Instructions to follow: Repeat the records below line by line, exactly, finishing on the line that contains "(361, 397) = (439, 327): yellow".

Input:
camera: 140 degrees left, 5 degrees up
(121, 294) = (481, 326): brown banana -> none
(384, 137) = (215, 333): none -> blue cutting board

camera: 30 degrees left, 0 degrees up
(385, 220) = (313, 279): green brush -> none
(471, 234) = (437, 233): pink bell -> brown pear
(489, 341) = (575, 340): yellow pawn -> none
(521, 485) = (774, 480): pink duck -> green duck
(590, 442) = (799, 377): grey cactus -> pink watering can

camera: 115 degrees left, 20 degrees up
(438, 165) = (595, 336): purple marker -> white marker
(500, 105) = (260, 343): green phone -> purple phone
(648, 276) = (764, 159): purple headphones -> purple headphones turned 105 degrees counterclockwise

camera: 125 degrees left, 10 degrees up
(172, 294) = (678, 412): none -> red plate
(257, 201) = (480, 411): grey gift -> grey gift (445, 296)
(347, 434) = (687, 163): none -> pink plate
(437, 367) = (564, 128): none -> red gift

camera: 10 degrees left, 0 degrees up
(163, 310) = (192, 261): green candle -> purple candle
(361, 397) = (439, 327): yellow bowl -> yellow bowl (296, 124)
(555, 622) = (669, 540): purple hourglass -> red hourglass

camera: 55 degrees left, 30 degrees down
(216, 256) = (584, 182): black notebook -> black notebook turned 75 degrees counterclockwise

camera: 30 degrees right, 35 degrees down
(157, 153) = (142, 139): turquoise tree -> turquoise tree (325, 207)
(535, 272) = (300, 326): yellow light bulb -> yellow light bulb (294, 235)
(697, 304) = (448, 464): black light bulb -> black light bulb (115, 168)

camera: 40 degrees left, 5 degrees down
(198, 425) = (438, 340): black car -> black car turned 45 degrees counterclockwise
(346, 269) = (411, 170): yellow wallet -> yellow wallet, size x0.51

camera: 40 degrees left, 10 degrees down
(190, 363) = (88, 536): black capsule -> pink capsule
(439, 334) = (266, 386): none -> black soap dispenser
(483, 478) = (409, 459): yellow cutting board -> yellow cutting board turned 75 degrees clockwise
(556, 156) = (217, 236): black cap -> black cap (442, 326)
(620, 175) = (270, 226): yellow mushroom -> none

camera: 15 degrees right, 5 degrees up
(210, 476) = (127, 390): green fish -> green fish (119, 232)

Task answer:
camera: 140 degrees left, 5 degrees up
(121, 294) = (481, 326): brown banana -> none
(384, 137) = (215, 333): none -> blue cutting board

camera: 30 degrees left, 0 degrees up
(385, 220) = (313, 279): green brush -> none
(471, 234) = (437, 233): pink bell -> brown pear
(489, 341) = (575, 340): yellow pawn -> none
(521, 485) = (774, 480): pink duck -> green duck
(590, 442) = (799, 377): grey cactus -> pink watering can

camera: 115 degrees left, 20 degrees up
(438, 165) = (595, 336): purple marker -> white marker
(500, 105) = (260, 343): green phone -> purple phone
(648, 276) = (764, 159): purple headphones -> purple headphones turned 105 degrees counterclockwise

camera: 125 degrees left, 10 degrees up
(172, 294) = (678, 412): none -> red plate
(257, 201) = (480, 411): grey gift -> grey gift (445, 296)
(347, 434) = (687, 163): none -> pink plate
(437, 367) = (564, 128): none -> red gift

camera: 10 degrees left, 0 degrees up
(163, 310) = (192, 261): green candle -> purple candle
(361, 397) = (439, 327): yellow bowl -> yellow bowl (296, 124)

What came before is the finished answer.